DATASET CONTENT
• • •

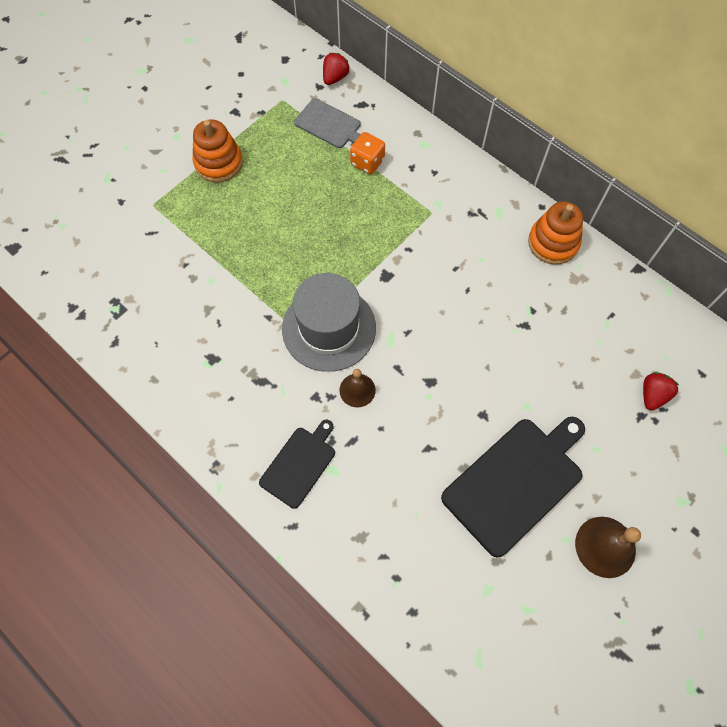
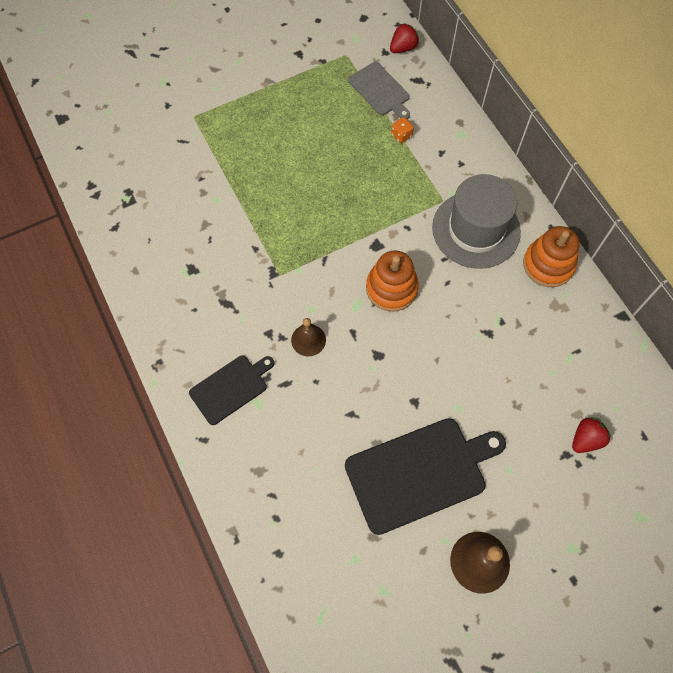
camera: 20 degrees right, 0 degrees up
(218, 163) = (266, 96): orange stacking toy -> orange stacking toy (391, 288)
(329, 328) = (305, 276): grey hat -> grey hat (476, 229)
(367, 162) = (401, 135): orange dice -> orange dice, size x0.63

• • •

Without including any pictures, reproduce the data exactly.

camera: 20 degrees right, 0 degrees up
(218, 163) = (266, 96): orange stacking toy -> orange stacking toy (391, 288)
(329, 328) = (305, 276): grey hat -> grey hat (476, 229)
(367, 162) = (401, 135): orange dice -> orange dice, size x0.63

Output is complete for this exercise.